_Your task:_ Write out every record below exactly as it stands, leaving the pictures out.

───── Provided material ─────

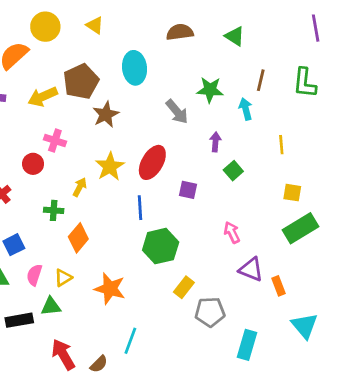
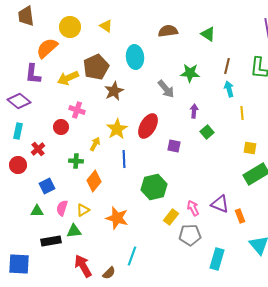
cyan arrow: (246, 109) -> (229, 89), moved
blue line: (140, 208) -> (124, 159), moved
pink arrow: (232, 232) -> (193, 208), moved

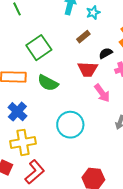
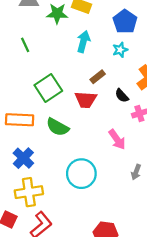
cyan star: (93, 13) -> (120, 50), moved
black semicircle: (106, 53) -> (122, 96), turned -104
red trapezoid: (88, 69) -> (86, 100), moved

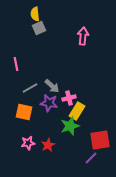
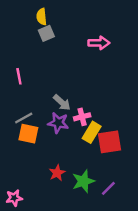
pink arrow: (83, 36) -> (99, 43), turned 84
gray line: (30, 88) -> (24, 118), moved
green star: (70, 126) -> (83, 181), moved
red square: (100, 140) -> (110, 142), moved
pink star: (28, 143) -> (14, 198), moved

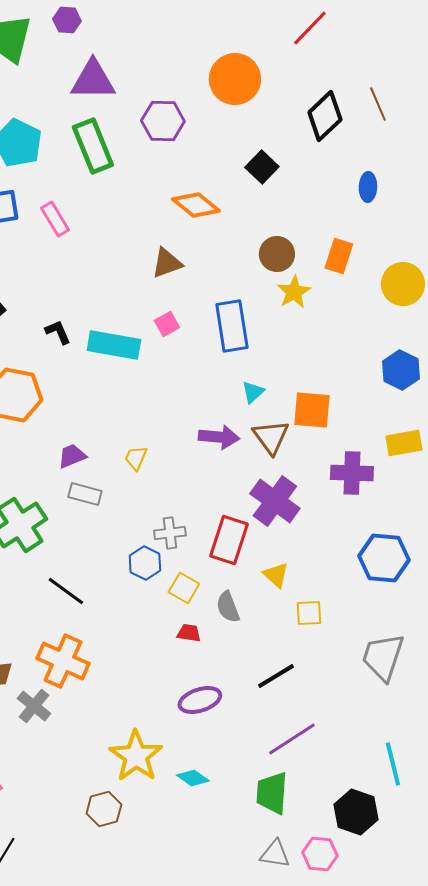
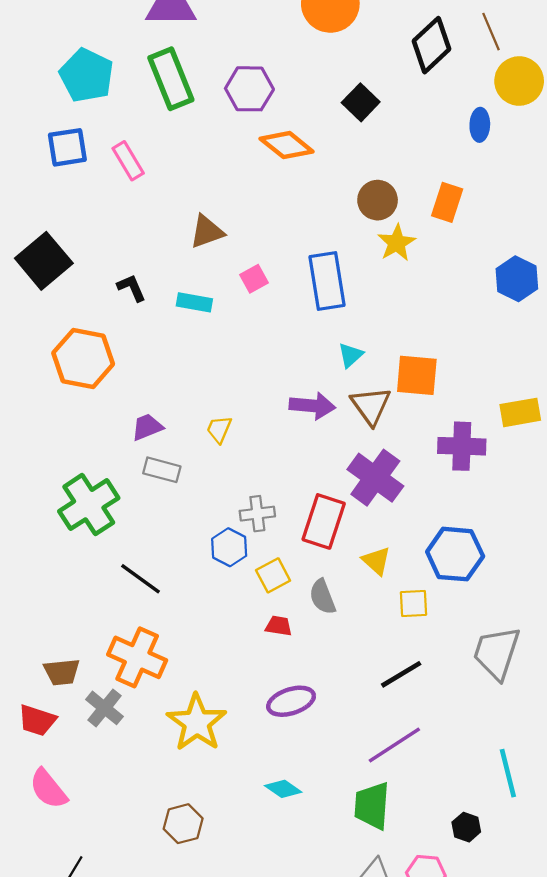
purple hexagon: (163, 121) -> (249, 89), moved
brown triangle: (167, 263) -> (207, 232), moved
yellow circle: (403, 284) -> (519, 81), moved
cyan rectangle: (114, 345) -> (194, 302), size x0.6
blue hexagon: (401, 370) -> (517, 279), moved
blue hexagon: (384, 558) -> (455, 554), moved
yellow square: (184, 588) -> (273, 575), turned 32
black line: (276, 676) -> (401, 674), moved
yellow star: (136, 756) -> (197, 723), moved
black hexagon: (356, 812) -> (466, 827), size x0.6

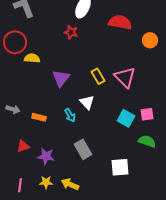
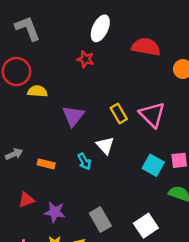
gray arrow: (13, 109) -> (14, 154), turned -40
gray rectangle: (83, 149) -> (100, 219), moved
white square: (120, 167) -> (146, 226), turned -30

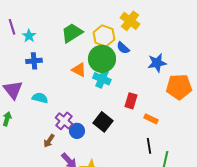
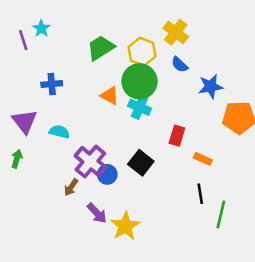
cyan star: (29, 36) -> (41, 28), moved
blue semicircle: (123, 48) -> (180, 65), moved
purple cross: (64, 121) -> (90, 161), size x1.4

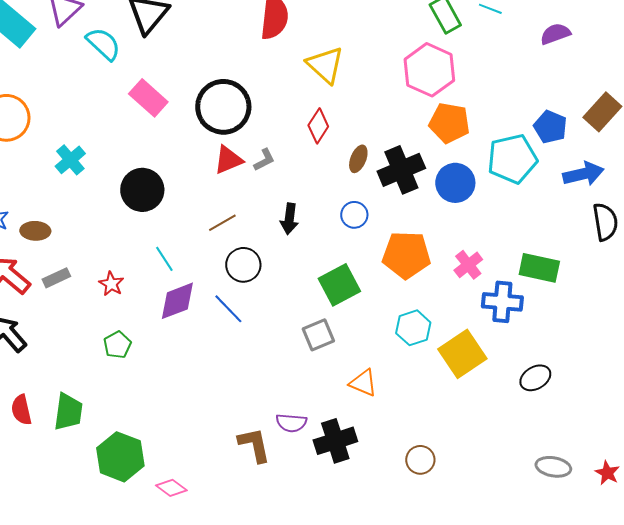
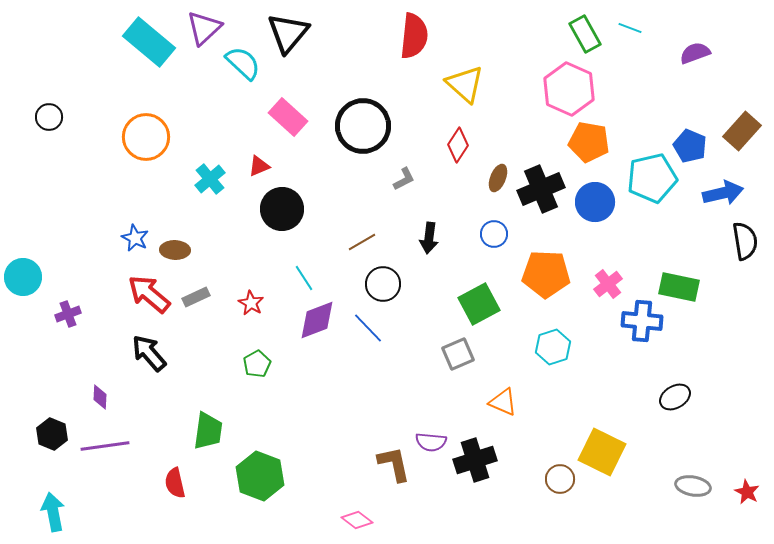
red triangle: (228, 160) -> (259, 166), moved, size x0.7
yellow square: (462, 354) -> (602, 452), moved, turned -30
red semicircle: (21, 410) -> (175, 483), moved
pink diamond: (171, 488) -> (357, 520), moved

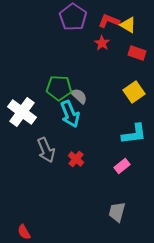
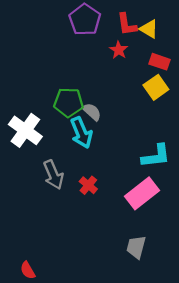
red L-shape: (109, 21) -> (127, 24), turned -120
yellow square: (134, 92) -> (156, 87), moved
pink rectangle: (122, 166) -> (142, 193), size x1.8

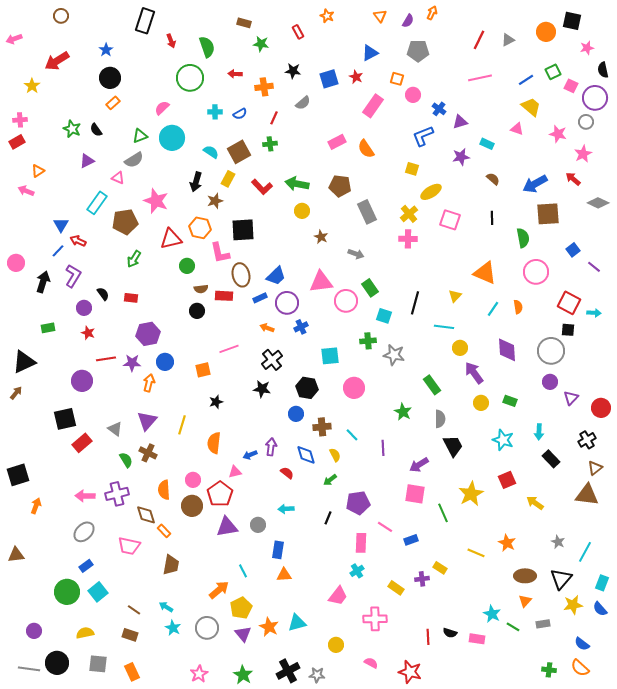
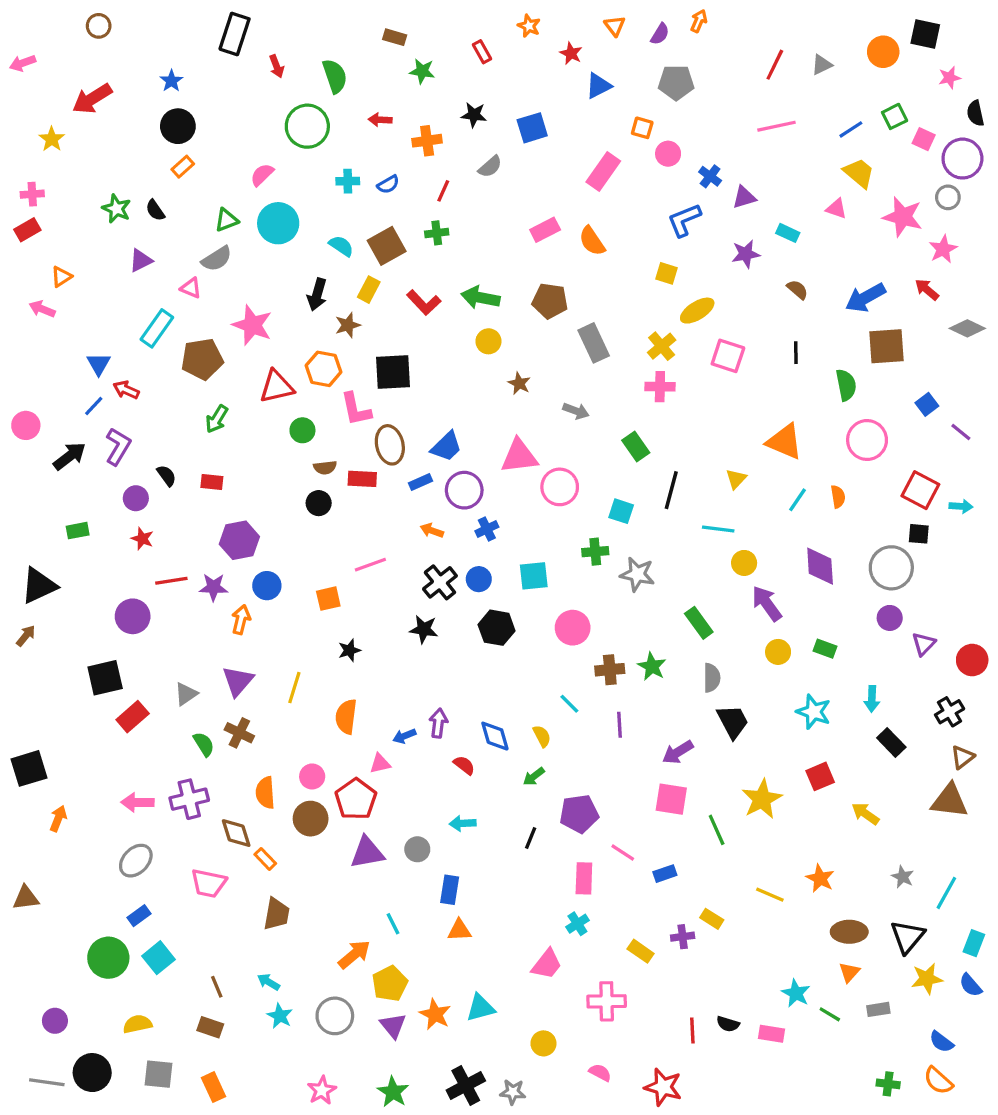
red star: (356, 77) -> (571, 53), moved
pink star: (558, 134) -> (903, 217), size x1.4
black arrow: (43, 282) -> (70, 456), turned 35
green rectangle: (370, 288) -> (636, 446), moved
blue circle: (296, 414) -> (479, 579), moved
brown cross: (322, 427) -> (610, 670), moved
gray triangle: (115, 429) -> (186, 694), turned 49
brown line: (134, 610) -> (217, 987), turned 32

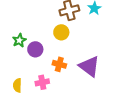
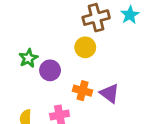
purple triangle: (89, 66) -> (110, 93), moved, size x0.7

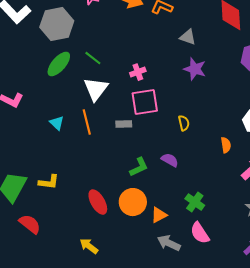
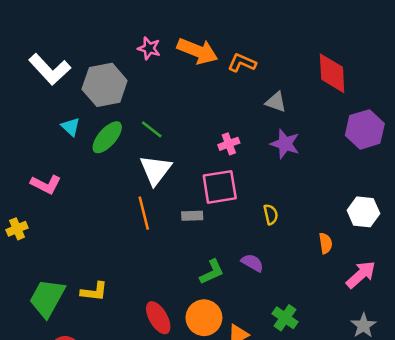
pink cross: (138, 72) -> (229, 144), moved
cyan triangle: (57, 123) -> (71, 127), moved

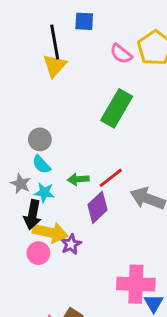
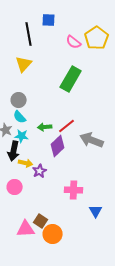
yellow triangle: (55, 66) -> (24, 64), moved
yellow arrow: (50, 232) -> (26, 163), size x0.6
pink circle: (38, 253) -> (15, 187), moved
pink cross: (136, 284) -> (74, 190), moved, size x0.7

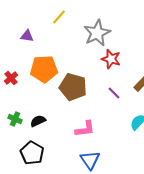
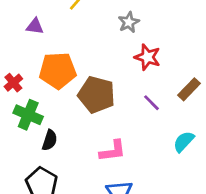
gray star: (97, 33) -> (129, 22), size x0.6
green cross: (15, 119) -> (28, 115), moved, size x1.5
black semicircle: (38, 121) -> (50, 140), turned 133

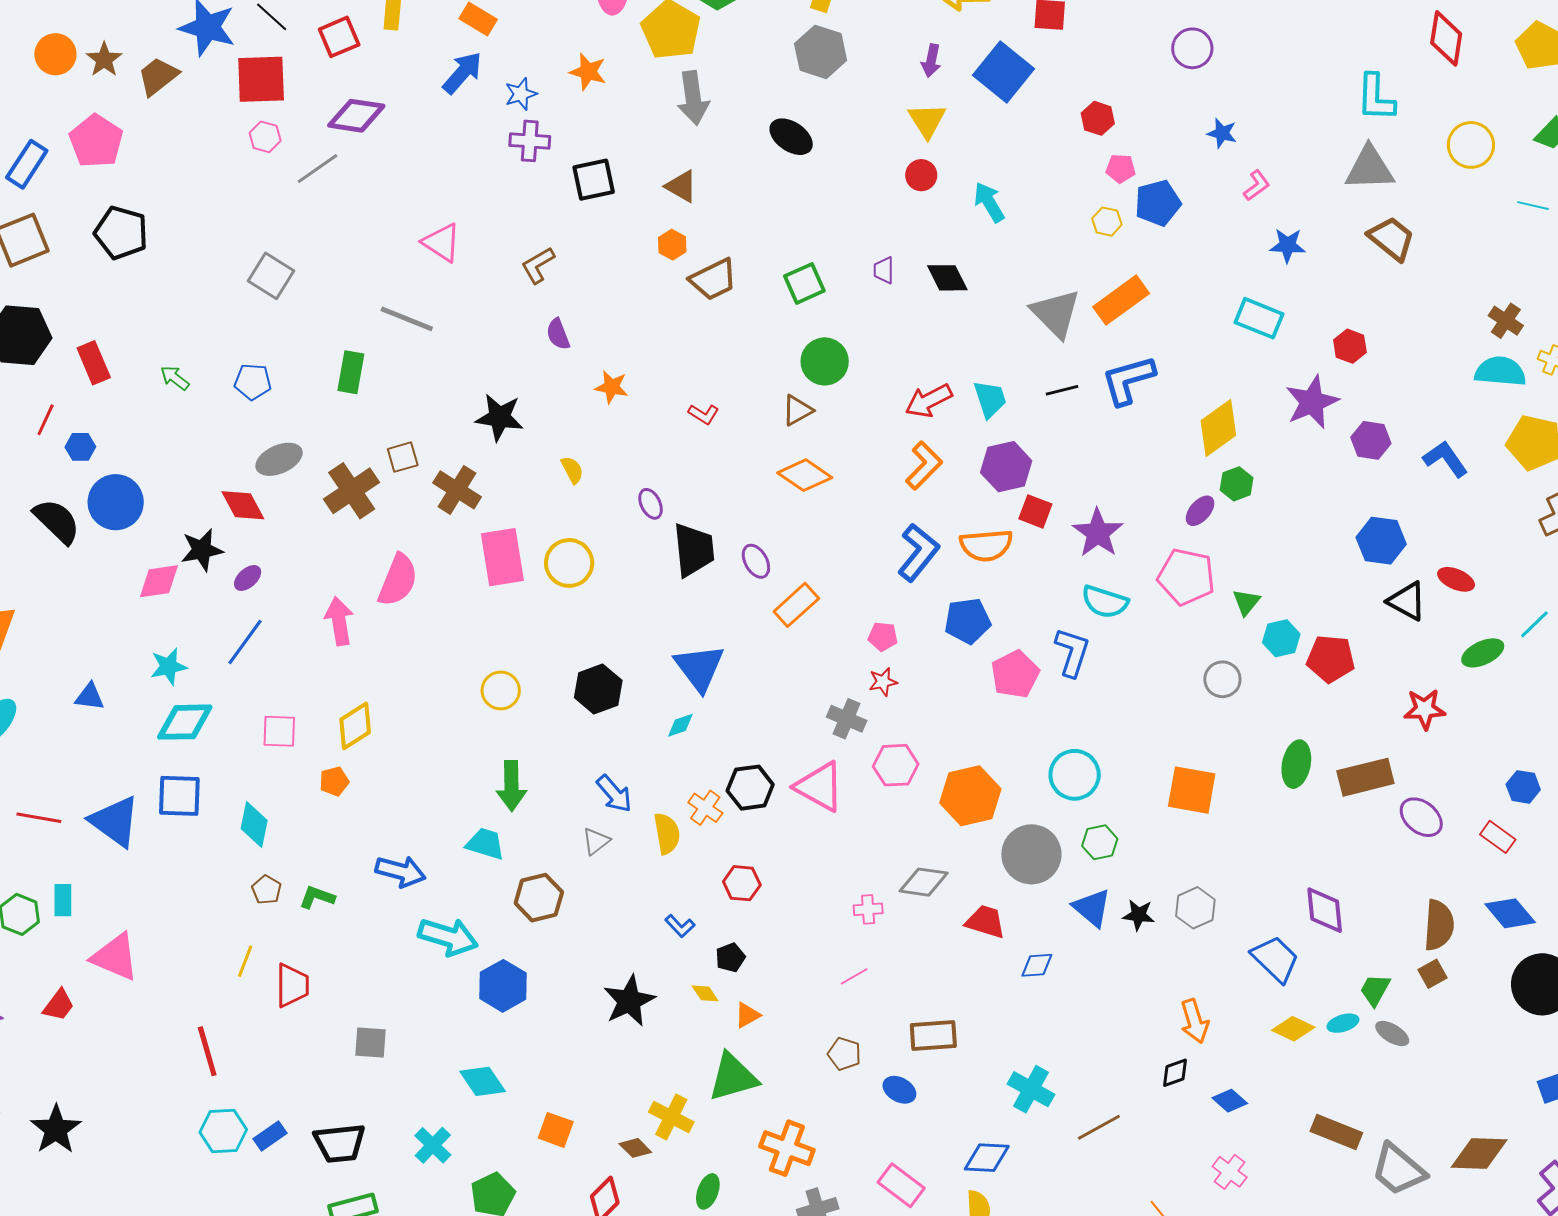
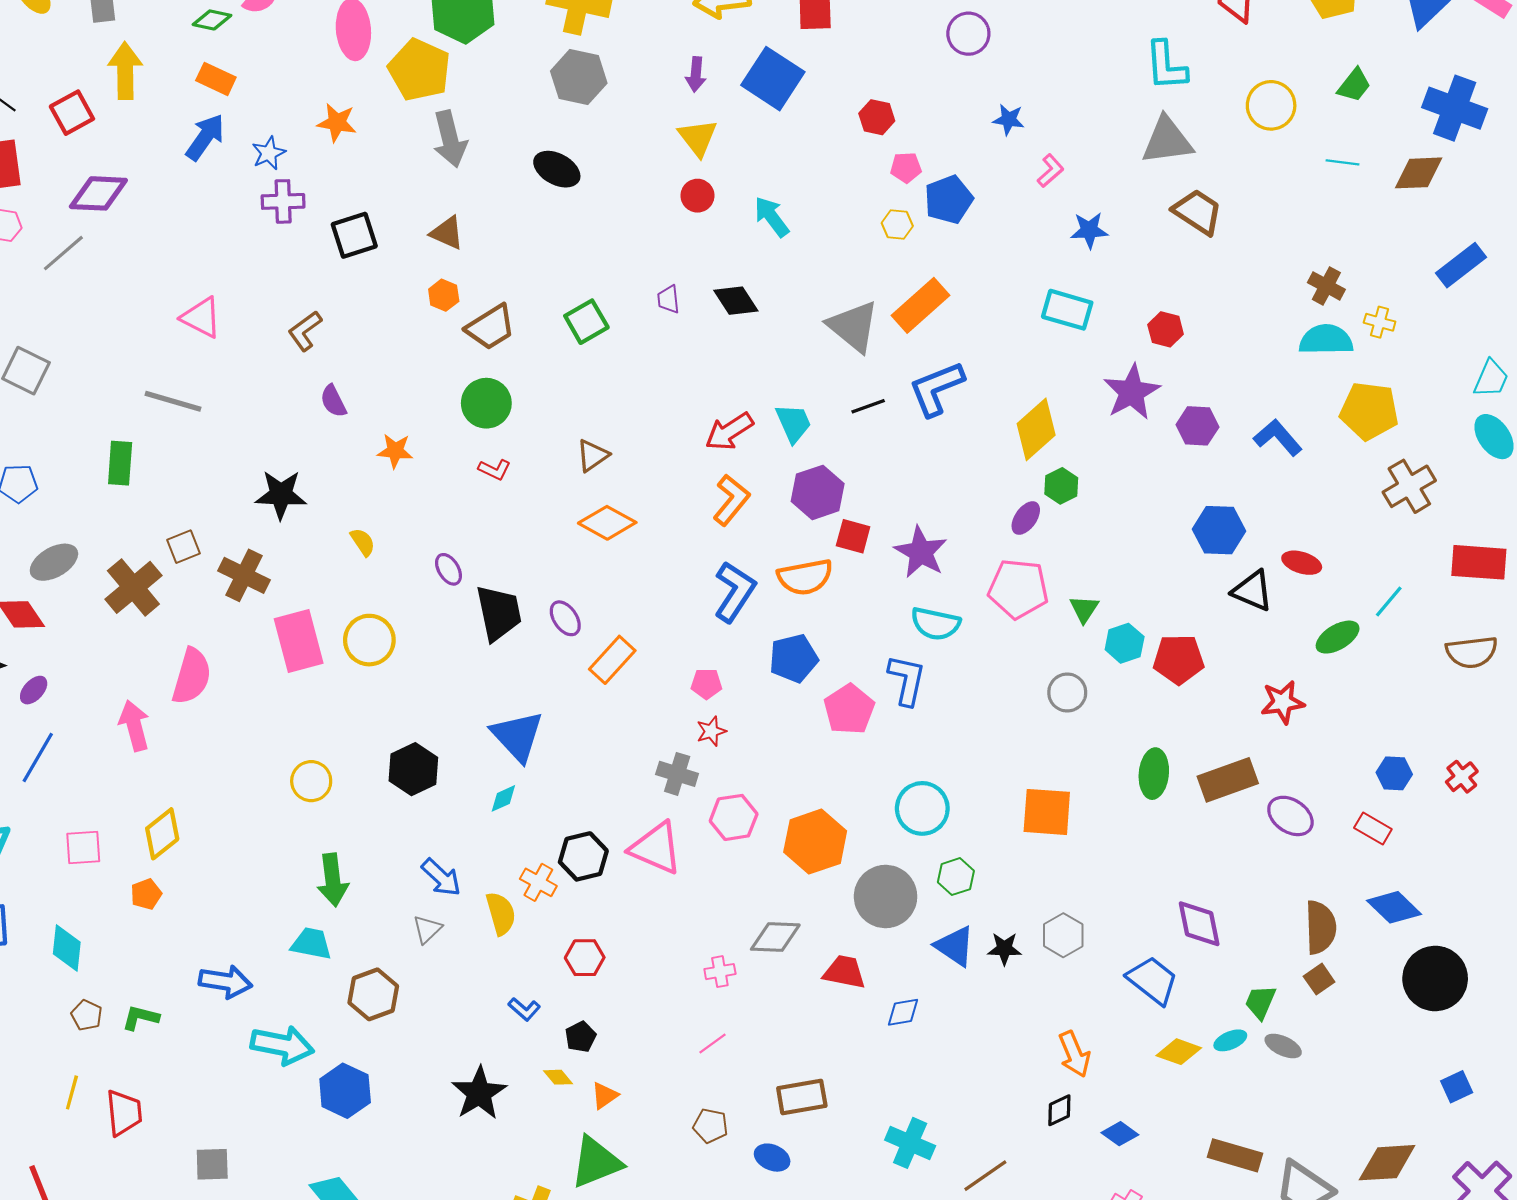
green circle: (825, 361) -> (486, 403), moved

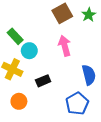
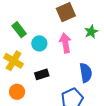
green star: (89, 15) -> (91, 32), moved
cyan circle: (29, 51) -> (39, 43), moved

─────

_Answer section:_
cyan arrow: (246, 109) -> (229, 89), moved
blue line: (140, 208) -> (124, 159), moved
pink arrow: (232, 232) -> (193, 208), moved

cyan star: (93, 13) -> (120, 50), moved
black semicircle: (106, 53) -> (122, 96), turned -104
red trapezoid: (88, 69) -> (86, 100), moved

pink arrow: (83, 36) -> (99, 43), turned 84
gray line: (30, 88) -> (24, 118), moved
green star: (70, 126) -> (83, 181), moved
red square: (100, 140) -> (110, 142), moved
pink star: (28, 143) -> (14, 198), moved

purple hexagon: (163, 121) -> (249, 89), moved
brown triangle: (167, 263) -> (207, 232), moved
yellow circle: (403, 284) -> (519, 81), moved
cyan rectangle: (114, 345) -> (194, 302), size x0.6
blue hexagon: (401, 370) -> (517, 279), moved
blue hexagon: (384, 558) -> (455, 554), moved
yellow square: (184, 588) -> (273, 575), turned 32
black line: (276, 676) -> (401, 674), moved
yellow star: (136, 756) -> (197, 723), moved
black hexagon: (356, 812) -> (466, 827), size x0.6

gray arrow: (13, 109) -> (14, 154), turned -40
gray rectangle: (83, 149) -> (100, 219), moved
white square: (120, 167) -> (146, 226), turned -30

cyan star: (29, 36) -> (41, 28), moved
blue semicircle: (123, 48) -> (180, 65), moved
purple cross: (64, 121) -> (90, 161), size x1.4

red triangle: (228, 160) -> (259, 166), moved, size x0.7
yellow square: (462, 354) -> (602, 452), moved, turned -30
red semicircle: (21, 410) -> (175, 483), moved
pink diamond: (171, 488) -> (357, 520), moved

red L-shape: (109, 21) -> (127, 24), turned -120
yellow square: (134, 92) -> (156, 87), moved
pink rectangle: (122, 166) -> (142, 193), size x1.8

red star: (356, 77) -> (571, 53), moved
pink star: (558, 134) -> (903, 217), size x1.4
black arrow: (43, 282) -> (70, 456), turned 35
green rectangle: (370, 288) -> (636, 446), moved
blue circle: (296, 414) -> (479, 579), moved
brown cross: (322, 427) -> (610, 670), moved
gray triangle: (115, 429) -> (186, 694), turned 49
brown line: (134, 610) -> (217, 987), turned 32

purple triangle: (89, 66) -> (110, 93), moved, size x0.7

pink cross: (138, 72) -> (229, 144), moved
cyan triangle: (57, 123) -> (71, 127), moved

yellow triangle: (55, 66) -> (24, 64), moved
yellow arrow: (50, 232) -> (26, 163), size x0.6
pink circle: (38, 253) -> (15, 187), moved
pink cross: (136, 284) -> (74, 190), moved, size x0.7

gray star: (97, 33) -> (129, 22), size x0.6
green cross: (15, 119) -> (28, 115), moved, size x1.5
black semicircle: (38, 121) -> (50, 140), turned 133

green circle: (825, 361) -> (486, 403), moved

green star: (89, 15) -> (91, 32), moved
cyan circle: (29, 51) -> (39, 43), moved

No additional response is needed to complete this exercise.